Polecenie: Przepisz dane, zaczynając od wiersza z „Joaquin [211, 547]” i kończąc na wierszu z „Espen (326, 879)” włącznie. Zastąp w nich „midpoint” przez „center point”, a resztę zostaw bez zmian.

Wykaz danych:
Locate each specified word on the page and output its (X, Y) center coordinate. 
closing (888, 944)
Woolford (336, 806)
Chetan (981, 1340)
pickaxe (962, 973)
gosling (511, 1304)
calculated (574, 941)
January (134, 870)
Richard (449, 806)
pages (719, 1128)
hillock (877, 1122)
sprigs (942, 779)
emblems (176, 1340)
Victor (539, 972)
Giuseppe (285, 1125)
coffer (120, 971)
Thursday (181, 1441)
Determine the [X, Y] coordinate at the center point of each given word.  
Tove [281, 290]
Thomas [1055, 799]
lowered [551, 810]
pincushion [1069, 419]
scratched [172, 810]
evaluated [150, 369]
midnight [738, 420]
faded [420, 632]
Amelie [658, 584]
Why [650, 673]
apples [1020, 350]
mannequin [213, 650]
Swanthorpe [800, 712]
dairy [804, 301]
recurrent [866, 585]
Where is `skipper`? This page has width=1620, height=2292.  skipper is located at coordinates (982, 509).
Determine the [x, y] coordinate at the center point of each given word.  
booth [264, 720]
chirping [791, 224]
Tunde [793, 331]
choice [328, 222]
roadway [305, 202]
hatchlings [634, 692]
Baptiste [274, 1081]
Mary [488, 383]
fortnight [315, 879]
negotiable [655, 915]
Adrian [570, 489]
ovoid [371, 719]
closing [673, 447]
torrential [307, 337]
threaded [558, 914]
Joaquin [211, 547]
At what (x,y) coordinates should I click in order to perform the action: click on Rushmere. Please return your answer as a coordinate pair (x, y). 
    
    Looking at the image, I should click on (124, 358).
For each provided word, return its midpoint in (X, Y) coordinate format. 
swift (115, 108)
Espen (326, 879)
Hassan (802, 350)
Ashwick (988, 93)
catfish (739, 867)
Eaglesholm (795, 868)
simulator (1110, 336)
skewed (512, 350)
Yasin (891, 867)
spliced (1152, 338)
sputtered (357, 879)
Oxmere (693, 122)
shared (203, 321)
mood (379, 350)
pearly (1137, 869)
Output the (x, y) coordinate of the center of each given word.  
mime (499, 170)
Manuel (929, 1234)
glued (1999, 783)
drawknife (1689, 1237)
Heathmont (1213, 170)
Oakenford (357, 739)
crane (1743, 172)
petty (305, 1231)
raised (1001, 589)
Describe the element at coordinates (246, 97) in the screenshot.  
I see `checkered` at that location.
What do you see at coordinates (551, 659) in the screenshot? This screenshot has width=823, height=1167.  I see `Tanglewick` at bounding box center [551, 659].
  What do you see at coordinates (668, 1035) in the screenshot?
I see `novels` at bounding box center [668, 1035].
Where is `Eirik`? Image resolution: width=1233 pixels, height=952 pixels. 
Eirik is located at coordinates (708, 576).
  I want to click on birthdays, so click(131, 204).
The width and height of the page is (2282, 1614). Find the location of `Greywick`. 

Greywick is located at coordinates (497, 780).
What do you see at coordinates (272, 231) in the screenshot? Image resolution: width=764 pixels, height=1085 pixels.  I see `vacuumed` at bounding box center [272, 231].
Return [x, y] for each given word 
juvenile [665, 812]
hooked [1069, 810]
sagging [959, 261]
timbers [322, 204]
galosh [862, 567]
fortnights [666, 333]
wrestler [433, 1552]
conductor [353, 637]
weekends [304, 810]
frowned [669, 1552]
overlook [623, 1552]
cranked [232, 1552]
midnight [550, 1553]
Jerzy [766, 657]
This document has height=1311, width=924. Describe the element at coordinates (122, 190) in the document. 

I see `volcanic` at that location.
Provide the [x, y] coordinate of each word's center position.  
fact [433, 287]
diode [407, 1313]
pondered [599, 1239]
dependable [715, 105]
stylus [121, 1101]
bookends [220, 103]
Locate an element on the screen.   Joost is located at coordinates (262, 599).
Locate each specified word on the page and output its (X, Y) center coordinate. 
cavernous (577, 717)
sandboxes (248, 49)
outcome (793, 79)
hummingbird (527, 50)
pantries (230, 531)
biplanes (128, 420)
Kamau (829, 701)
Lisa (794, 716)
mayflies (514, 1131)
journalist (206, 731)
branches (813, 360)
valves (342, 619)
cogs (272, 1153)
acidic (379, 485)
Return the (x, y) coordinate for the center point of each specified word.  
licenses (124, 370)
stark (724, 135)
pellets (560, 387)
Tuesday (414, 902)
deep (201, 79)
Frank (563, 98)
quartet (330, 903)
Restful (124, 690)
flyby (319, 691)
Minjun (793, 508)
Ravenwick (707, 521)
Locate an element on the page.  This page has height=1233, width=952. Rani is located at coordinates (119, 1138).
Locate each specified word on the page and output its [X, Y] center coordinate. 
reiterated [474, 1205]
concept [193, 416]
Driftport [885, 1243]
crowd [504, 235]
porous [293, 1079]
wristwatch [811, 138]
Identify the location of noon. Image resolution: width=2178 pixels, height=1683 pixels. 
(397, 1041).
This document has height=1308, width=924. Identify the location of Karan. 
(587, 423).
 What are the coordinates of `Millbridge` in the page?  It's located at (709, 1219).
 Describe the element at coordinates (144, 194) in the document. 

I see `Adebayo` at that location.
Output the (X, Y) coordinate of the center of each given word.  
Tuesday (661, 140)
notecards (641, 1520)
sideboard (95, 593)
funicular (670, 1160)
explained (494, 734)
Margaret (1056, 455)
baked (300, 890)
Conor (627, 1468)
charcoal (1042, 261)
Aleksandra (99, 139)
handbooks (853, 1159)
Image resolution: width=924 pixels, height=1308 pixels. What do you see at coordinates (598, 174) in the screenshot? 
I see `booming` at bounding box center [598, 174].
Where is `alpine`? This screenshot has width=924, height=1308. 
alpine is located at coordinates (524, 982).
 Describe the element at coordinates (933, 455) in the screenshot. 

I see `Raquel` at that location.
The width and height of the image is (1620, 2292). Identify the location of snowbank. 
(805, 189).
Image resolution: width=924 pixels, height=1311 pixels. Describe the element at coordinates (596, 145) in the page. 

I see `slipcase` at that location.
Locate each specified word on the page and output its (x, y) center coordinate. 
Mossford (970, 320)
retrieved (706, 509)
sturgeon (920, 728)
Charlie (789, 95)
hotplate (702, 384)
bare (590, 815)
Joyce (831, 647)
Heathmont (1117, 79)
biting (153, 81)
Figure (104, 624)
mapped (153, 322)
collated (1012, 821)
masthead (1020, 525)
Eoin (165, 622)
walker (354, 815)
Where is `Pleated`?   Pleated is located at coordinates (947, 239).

Odpowiedź:
Joaquin [211, 547]
At what (x,y) coordinates should I click in order to perform the action: click on Rushmere. Please return your answer as a coordinate pair (x, y). 
    
    Looking at the image, I should click on (124, 358).
For each provided word, return its center point in (X, Y) coordinate format. 
swift (115, 108)
Espen (326, 879)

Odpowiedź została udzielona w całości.